» What to work on: Reproduce exactly, and only, the lines below from the one containing "V2: AC 10mV" through the one containing "C111: 10nF (GND, P105/2)".

(Records excerpted from a collection)
%%
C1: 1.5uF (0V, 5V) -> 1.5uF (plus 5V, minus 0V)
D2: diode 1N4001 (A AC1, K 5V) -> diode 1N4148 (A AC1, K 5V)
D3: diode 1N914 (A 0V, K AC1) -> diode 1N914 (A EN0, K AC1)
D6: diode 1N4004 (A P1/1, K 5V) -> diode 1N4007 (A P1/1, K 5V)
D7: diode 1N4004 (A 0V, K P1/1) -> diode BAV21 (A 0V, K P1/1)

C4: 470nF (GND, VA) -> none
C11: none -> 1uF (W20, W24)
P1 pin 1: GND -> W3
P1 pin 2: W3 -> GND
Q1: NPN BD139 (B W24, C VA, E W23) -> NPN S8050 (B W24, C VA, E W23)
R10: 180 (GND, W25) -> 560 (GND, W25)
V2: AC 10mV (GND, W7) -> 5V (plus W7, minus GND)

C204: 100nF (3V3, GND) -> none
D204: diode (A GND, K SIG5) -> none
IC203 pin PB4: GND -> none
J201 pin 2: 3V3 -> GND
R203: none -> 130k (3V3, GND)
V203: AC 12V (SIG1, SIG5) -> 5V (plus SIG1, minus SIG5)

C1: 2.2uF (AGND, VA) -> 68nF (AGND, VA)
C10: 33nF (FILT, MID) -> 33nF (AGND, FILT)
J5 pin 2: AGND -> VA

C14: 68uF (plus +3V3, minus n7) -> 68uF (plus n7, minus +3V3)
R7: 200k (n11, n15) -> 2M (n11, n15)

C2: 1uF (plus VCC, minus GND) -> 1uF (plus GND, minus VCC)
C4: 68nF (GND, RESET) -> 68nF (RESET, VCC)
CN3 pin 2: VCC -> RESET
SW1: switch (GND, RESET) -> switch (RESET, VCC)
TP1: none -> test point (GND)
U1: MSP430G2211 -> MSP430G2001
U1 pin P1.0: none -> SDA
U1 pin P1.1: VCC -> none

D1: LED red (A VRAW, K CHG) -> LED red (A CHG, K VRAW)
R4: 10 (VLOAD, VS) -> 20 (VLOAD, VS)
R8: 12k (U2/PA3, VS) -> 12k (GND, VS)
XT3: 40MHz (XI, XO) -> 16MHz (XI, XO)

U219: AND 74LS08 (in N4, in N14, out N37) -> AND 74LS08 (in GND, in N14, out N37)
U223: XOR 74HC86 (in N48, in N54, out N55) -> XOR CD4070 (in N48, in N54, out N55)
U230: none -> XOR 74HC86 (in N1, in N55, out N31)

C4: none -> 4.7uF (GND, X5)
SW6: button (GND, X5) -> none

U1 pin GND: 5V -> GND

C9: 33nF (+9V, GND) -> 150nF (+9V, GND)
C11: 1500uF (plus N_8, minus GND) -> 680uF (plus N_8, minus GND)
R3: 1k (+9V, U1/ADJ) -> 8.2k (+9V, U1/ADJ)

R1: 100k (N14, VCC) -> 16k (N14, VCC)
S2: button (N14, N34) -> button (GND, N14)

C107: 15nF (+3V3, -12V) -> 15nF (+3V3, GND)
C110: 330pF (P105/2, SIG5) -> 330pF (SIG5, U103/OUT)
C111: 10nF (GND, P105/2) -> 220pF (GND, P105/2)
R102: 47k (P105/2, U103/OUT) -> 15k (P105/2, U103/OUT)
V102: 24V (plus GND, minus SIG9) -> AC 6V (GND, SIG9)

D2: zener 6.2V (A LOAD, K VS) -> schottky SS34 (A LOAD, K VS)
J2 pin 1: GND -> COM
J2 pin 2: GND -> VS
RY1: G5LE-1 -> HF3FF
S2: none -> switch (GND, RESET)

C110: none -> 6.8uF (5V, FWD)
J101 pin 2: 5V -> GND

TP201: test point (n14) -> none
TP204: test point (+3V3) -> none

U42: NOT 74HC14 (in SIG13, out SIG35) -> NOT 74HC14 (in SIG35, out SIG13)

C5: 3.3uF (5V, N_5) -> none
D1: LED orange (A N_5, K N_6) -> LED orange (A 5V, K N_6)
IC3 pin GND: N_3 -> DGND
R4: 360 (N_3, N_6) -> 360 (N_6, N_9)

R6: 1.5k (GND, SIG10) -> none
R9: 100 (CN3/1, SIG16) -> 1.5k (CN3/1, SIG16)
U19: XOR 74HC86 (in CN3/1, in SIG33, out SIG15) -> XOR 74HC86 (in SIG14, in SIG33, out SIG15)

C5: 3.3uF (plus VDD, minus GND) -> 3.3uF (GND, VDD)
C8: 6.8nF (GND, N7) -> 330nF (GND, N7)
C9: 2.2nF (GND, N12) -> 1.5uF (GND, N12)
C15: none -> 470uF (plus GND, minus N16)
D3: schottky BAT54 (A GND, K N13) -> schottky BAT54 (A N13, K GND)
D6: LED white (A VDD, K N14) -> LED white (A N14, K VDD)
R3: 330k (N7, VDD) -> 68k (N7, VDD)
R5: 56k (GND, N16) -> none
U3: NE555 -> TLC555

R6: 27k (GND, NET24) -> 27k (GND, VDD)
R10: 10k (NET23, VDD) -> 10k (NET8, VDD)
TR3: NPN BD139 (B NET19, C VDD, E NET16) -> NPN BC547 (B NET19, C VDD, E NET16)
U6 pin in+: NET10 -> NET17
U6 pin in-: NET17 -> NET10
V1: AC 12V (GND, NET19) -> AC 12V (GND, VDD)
%%
» Response area:
V2: AC 10mV (GND, W7) -> 5V (plus W7, minus GND)

C204: 100nF (3V3, GND) -> none
D204: diode (A GND, K SIG5) -> none
IC203 pin PB4: GND -> none
J201 pin 2: 3V3 -> GND
R203: none -> 130k (3V3, GND)
V203: AC 12V (SIG1, SIG5) -> 5V (plus SIG1, minus SIG5)

C1: 2.2uF (AGND, VA) -> 68nF (AGND, VA)
C10: 33nF (FILT, MID) -> 33nF (AGND, FILT)
J5 pin 2: AGND -> VA

C14: 68uF (plus +3V3, minus n7) -> 68uF (plus n7, minus +3V3)
R7: 200k (n11, n15) -> 2M (n11, n15)

C2: 1uF (plus VCC, minus GND) -> 1uF (plus GND, minus VCC)
C4: 68nF (GND, RESET) -> 68nF (RESET, VCC)
CN3 pin 2: VCC -> RESET
SW1: switch (GND, RESET) -> switch (RESET, VCC)
TP1: none -> test point (GND)
U1: MSP430G2211 -> MSP430G2001
U1 pin P1.0: none -> SDA
U1 pin P1.1: VCC -> none

D1: LED red (A VRAW, K CHG) -> LED red (A CHG, K VRAW)
R4: 10 (VLOAD, VS) -> 20 (VLOAD, VS)
R8: 12k (U2/PA3, VS) -> 12k (GND, VS)
XT3: 40MHz (XI, XO) -> 16MHz (XI, XO)

U219: AND 74LS08 (in N4, in N14, out N37) -> AND 74LS08 (in GND, in N14, out N37)
U223: XOR 74HC86 (in N48, in N54, out N55) -> XOR CD4070 (in N48, in N54, out N55)
U230: none -> XOR 74HC86 (in N1, in N55, out N31)

C4: none -> 4.7uF (GND, X5)
SW6: button (GND, X5) -> none

U1 pin GND: 5V -> GND

C9: 33nF (+9V, GND) -> 150nF (+9V, GND)
C11: 1500uF (plus N_8, minus GND) -> 680uF (plus N_8, minus GND)
R3: 1k (+9V, U1/ADJ) -> 8.2k (+9V, U1/ADJ)

R1: 100k (N14, VCC) -> 16k (N14, VCC)
S2: button (N14, N34) -> button (GND, N14)

C107: 15nF (+3V3, -12V) -> 15nF (+3V3, GND)
C110: 330pF (P105/2, SIG5) -> 330pF (SIG5, U103/OUT)
C111: 10nF (GND, P105/2) -> 220pF (GND, P105/2)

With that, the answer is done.